**Action item**
Reproduce the listing that follows word for word, without its pictures.

**Provided material**
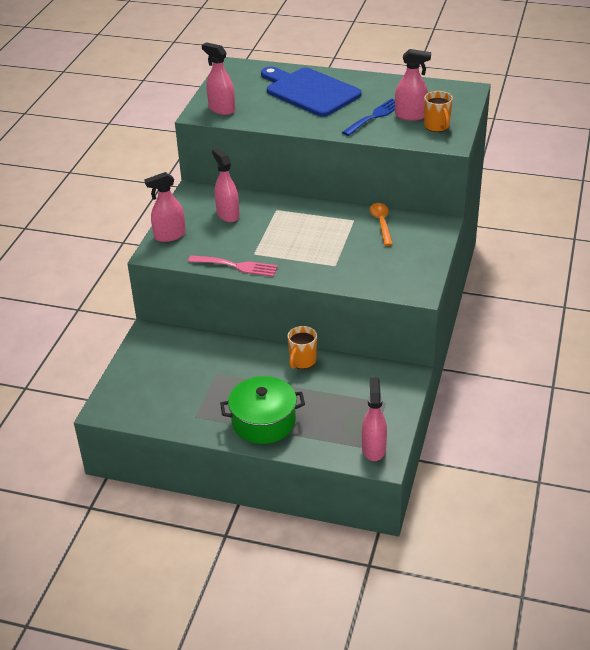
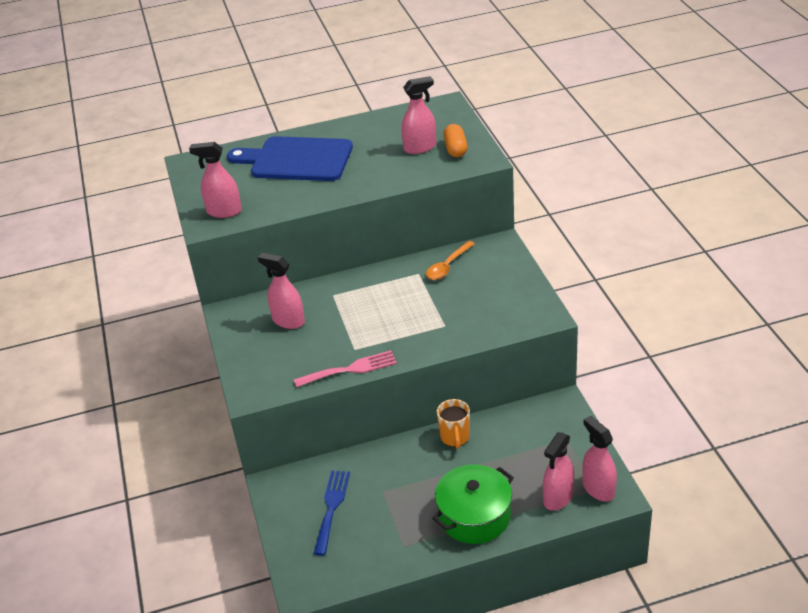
camera: 30 degrees left, 0 degrees up
pink spray bottle [144,172,186,242] -> pink spray bottle moved to [543,432,574,511]
blue fork [342,98,395,136] -> blue fork moved to [314,471,350,556]
orange spoon [370,203,393,246] -> orange spoon turned 105 degrees counterclockwise [426,241,475,280]
orange mug [424,91,453,132] -> orange capsule [443,124,468,157]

**Finished exercise**
camera: 30 degrees left, 0 degrees up
pink spray bottle [144,172,186,242] -> pink spray bottle moved to [543,432,574,511]
blue fork [342,98,395,136] -> blue fork moved to [314,471,350,556]
orange spoon [370,203,393,246] -> orange spoon turned 105 degrees counterclockwise [426,241,475,280]
orange mug [424,91,453,132] -> orange capsule [443,124,468,157]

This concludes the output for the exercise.